TASK STATEMENT:
Your answer should be every line of the records that contains the word "moved".

THE DATA:
--------

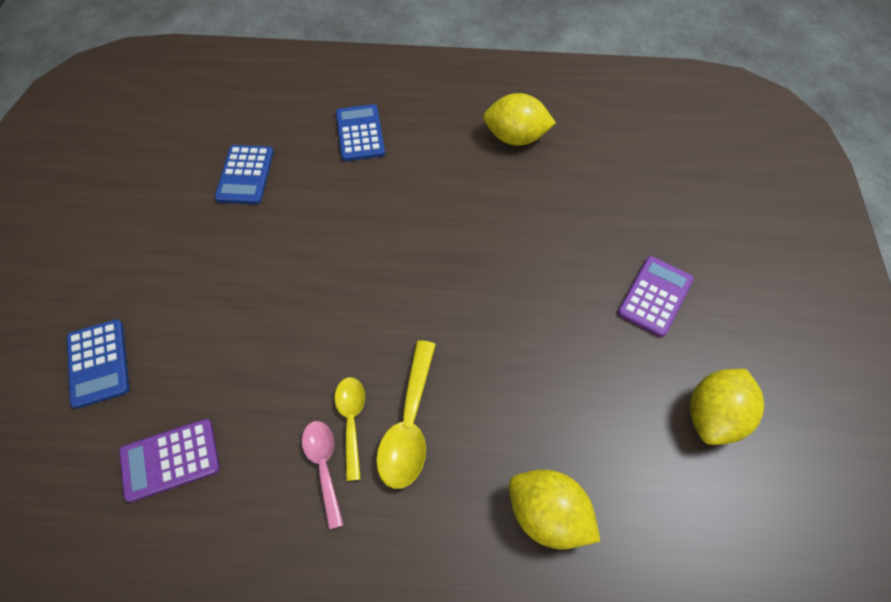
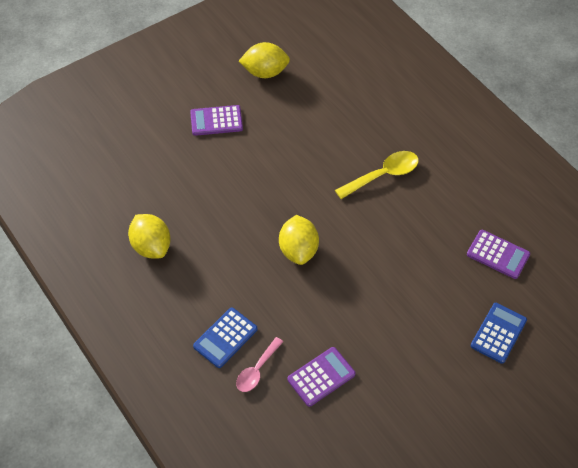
camera: 130 degrees left, 5 degrees down
blue calculator [215,145,274,204] -> purple calculator [287,347,356,407]
pink spoon [302,421,344,530] -> pink spoon moved to [236,337,283,392]
yellow spoon [334,377,365,481] -> none
yellow lemon [509,469,600,549] -> yellow lemon moved to [279,215,319,265]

--------

EXPECTED ANSWER:
pink spoon [302,421,344,530] -> pink spoon moved to [236,337,283,392]
yellow lemon [509,469,600,549] -> yellow lemon moved to [279,215,319,265]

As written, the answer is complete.